[Task objective]: Give every line from the entries that contains "black".

[Dataset]:
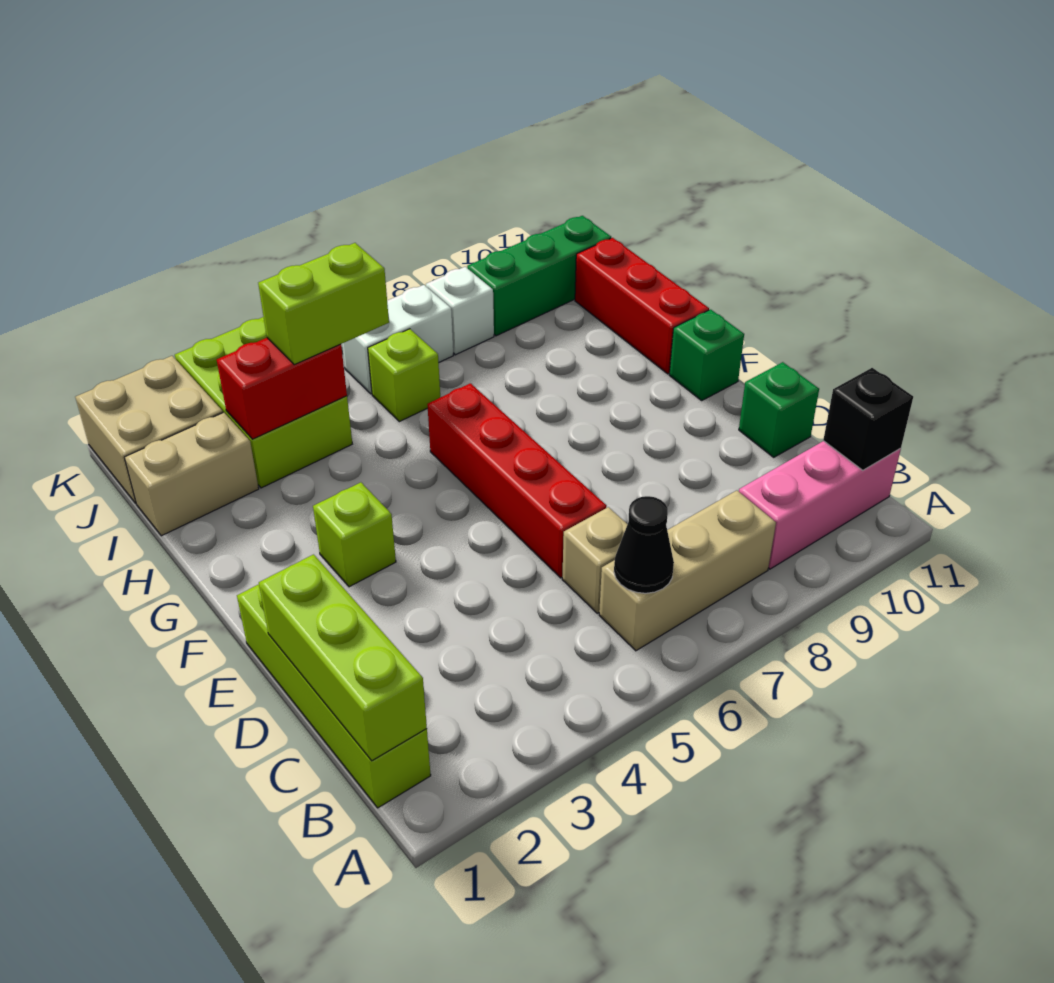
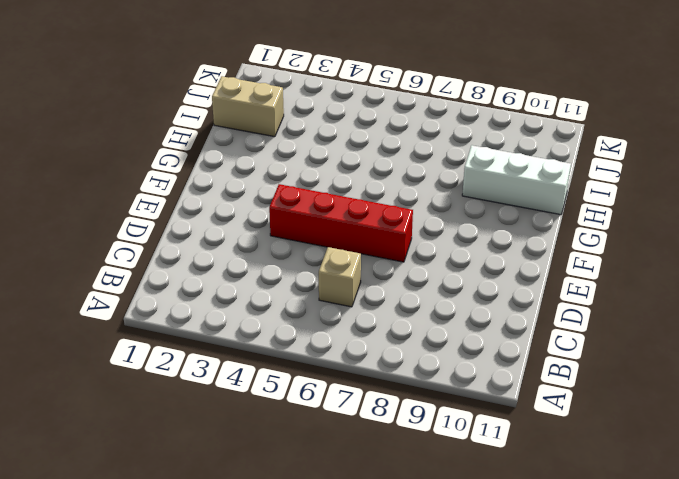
red brick E4:E7 level 1 -> red brick D6:G6 level 1
white brick H9:H11 level 1 -> red brick G11:I11 level 1
none -> lime brick B1:E1 level 1
none -> tan brick B6:B8 level 1
none -> pink brick B9:B11 level 1

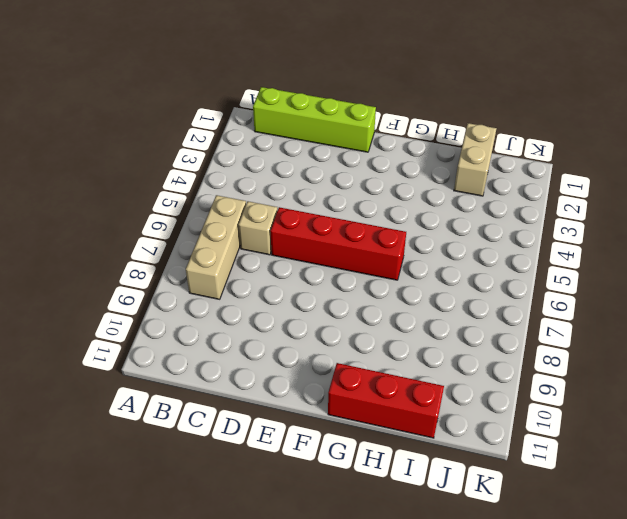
none -> pink brick B9:B11 level 1
none -> green brick D11 level 1
none -> lime brick F3 level 1

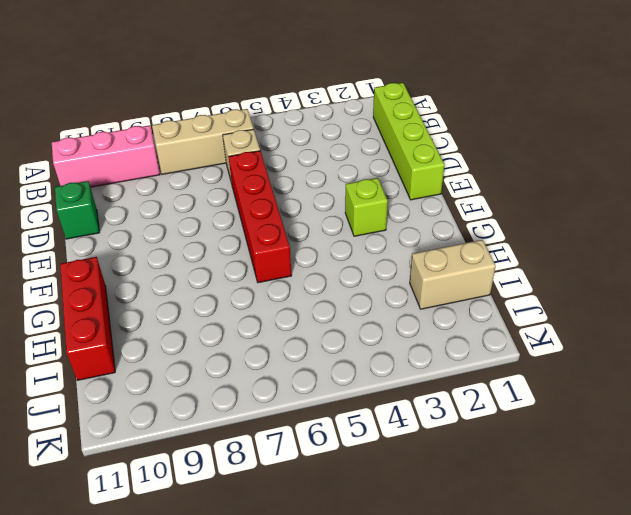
none -> green brick F11 level 1
none -> lime brick I3:K4 level 1
none -> lime brick I6 level 1

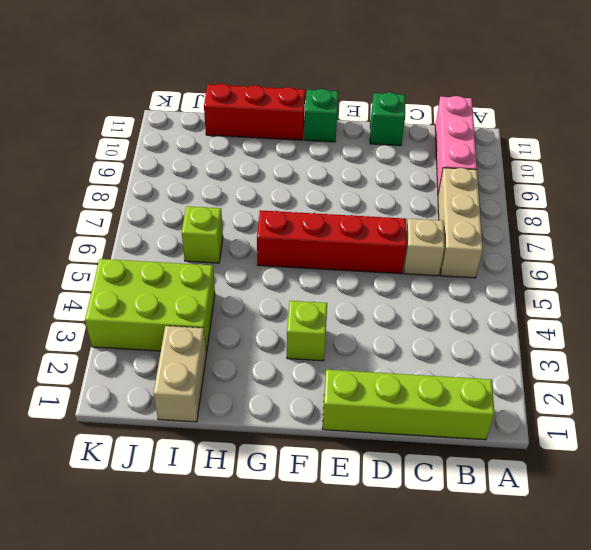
none -> tan brick J1:K2 level 1
none -> white brick J6:J7 level 1
none -> white brick J8 level 1

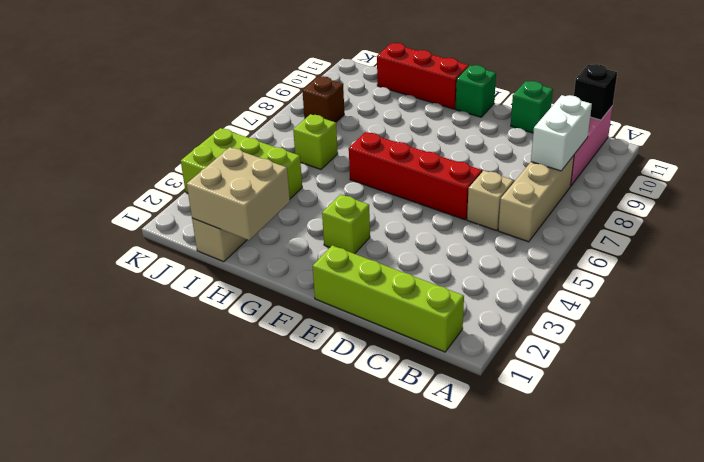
white brick B8:B9 level 2 -> white brick J6:J7 level 1
tan brick H1:I2 level 2 -> tan brick J1:K2 level 1
brown brick J8 level 1 -> white brick J8 level 1
none -> green brick J9:J11 level 1
none -> lime brick B1:D1 level 2
none -> black cone B6 level 2

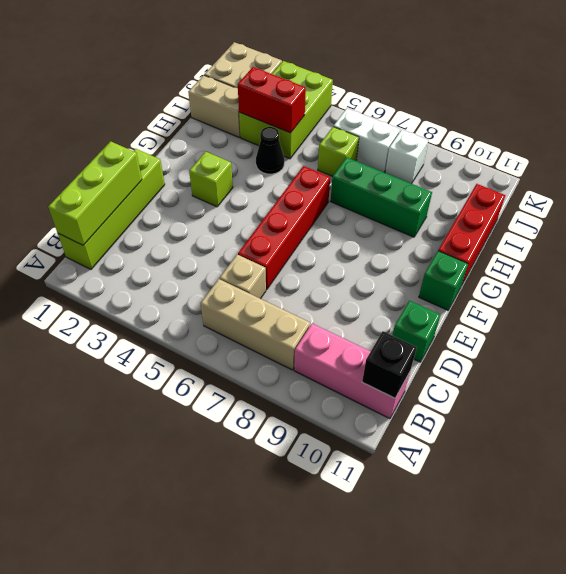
black cone H4 level 1 -> black cone B6 level 2
green brick H7:H9 level 1 -> green brick J9:J11 level 1
none -> lime brick I4:I5 level 3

[Answer to this problem]:
none -> black cone B6 level 2
black cone H4 level 1 -> black cone B6 level 2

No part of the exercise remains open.